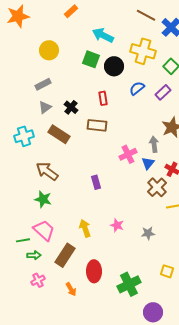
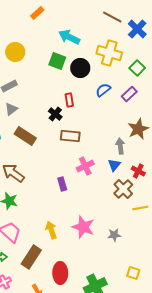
black cross: (71, 107) -> (55, 114), moved
brown rectangle: (97, 125) -> (70, 136), moved
pink cross: (128, 154) -> (85, 166), moved
pink star: (117, 225) -> (83, 227), size x1.6

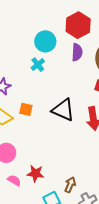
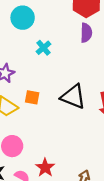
cyan circle: (45, 41) -> (23, 18), moved
red star: (35, 173) -> (45, 168), turned 30

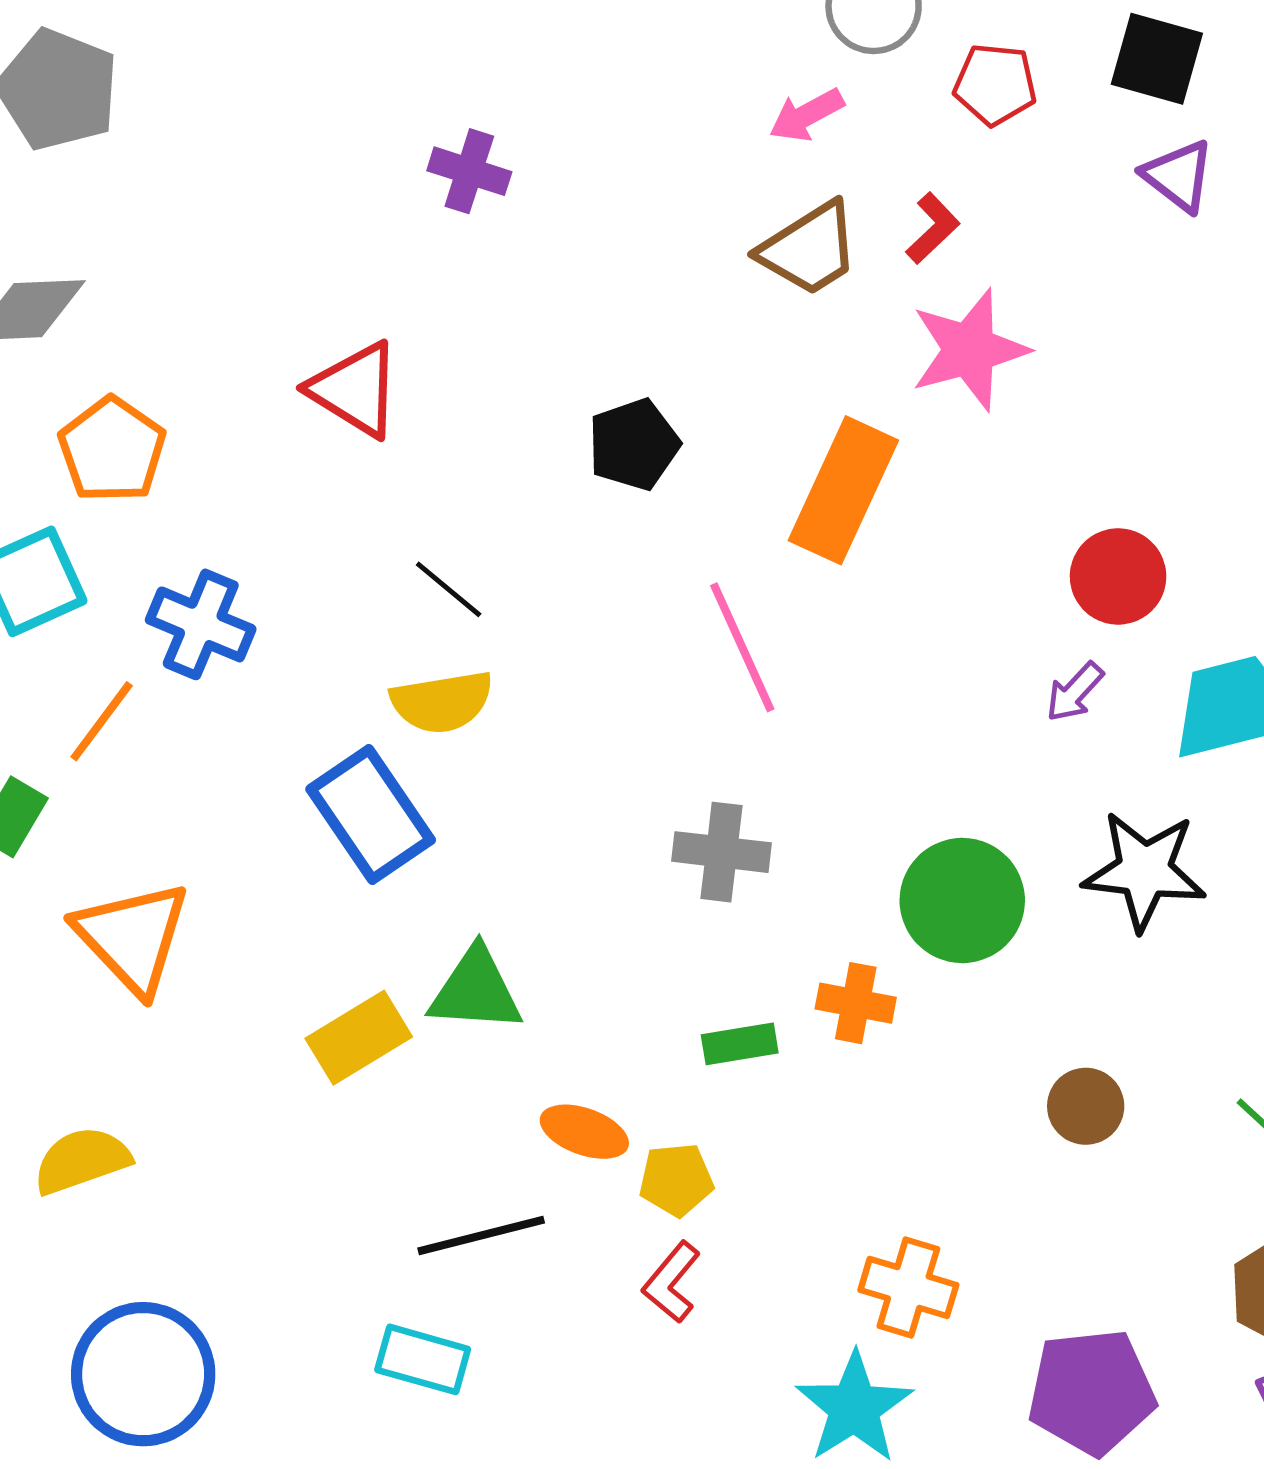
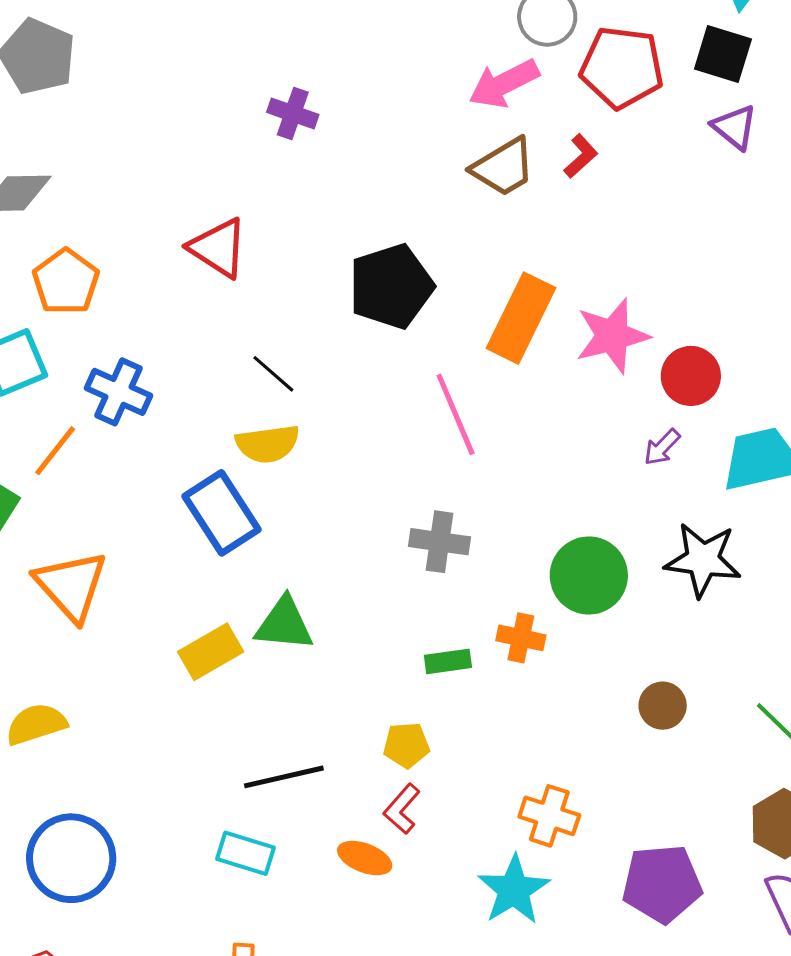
red pentagon: (995, 84) -> (622, 67), size x1.6
pink arrow: (807, 115) -> (504, 84), size x1.5
pink star: (969, 350) -> (612, 336), moved
black pentagon: (634, 444) -> (391, 286), size x1.5
orange ellipse: (584, 1132) -> (365, 858), moved

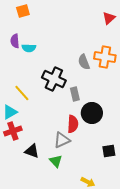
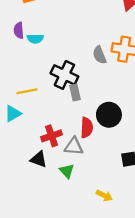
yellow line: (22, 93) -> (27, 91), turned -60
gray rectangle: (75, 94) -> (75, 92), moved
red cross: (13, 131) -> (52, 136), moved
gray triangle: (62, 140) -> (74, 146), turned 30

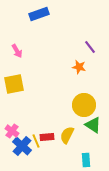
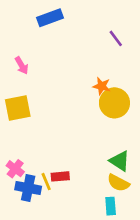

--------

> _Assigned task_: Each line from the one containing "pink arrow: (807, 115)" through the last line of the data should be written out exactly. Skip the pictures, and add no other lines.

> _Completed task_:
pink arrow: (807, 115) -> (504, 84), size x1.5
pink star: (969, 350) -> (612, 336), moved
black pentagon: (634, 444) -> (391, 286), size x1.5
orange ellipse: (584, 1132) -> (365, 858), moved

yellow line: (22, 93) -> (27, 91), turned -60
gray rectangle: (75, 94) -> (75, 92), moved
red cross: (13, 131) -> (52, 136), moved
gray triangle: (62, 140) -> (74, 146), turned 30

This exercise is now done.